* [GIVEN ENTRIES]:
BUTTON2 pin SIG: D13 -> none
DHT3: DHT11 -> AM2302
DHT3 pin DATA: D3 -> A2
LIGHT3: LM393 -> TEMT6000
--
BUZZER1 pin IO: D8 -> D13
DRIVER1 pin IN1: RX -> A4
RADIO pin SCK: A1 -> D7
...
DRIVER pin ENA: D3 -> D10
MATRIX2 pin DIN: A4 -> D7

* [WHAT YOU ARE ASKED TO DO]: Start with the line above that contains "BUTTON2 pin SIG: D13 -> none" and stop after the line that contains "LIGHT3: LM393 -> TEMT6000". Output those lines exactly, and only those.

* [TASK RESULT]:
BUTTON2 pin SIG: D13 -> none
DHT3: DHT11 -> AM2302
DHT3 pin DATA: D3 -> A2
LIGHT3: LM393 -> TEMT6000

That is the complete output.